(Data):
--------

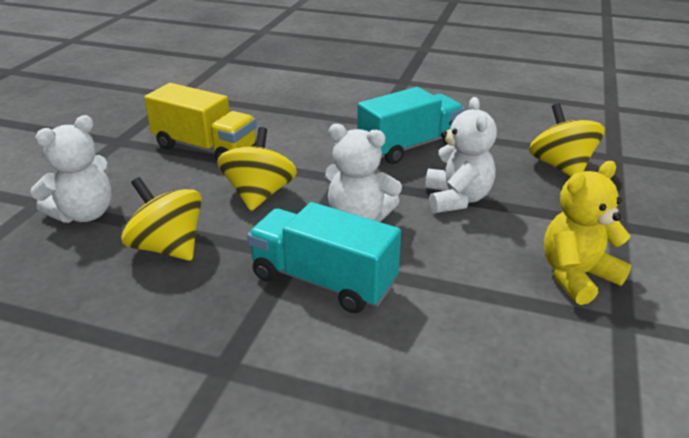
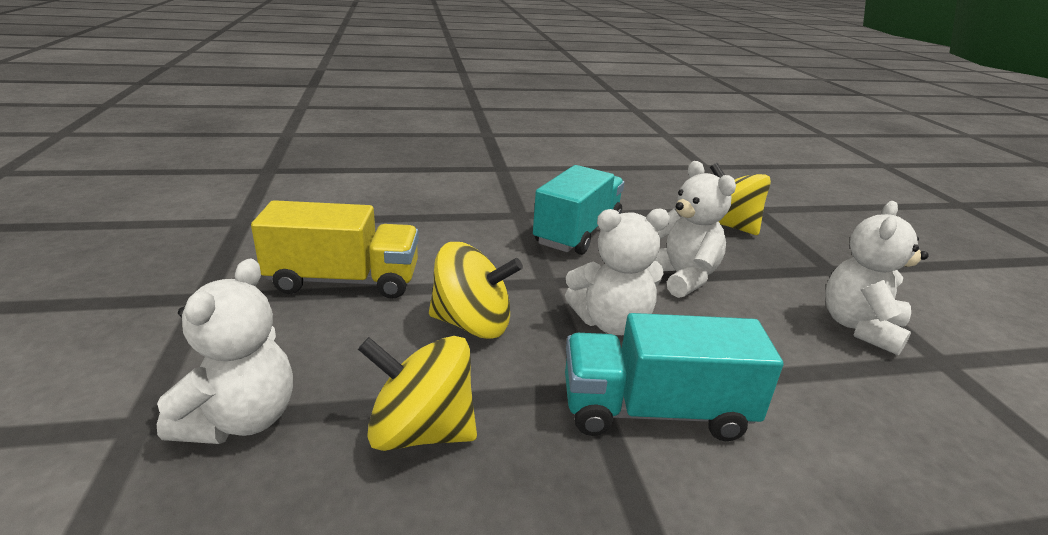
camera: 30 degrees left, 5 degrees down
(259, 195) = (472, 324): yellow spinning top -> yellow spinning top turned 120 degrees clockwise
(576, 276) = (860, 327): yellow teddy bear -> white teddy bear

--------

(Task directions): From the listing, extract all text exactly as given and drop any picture.

(Reply):
camera: 30 degrees left, 5 degrees down
(259, 195) = (472, 324): yellow spinning top -> yellow spinning top turned 120 degrees clockwise
(576, 276) = (860, 327): yellow teddy bear -> white teddy bear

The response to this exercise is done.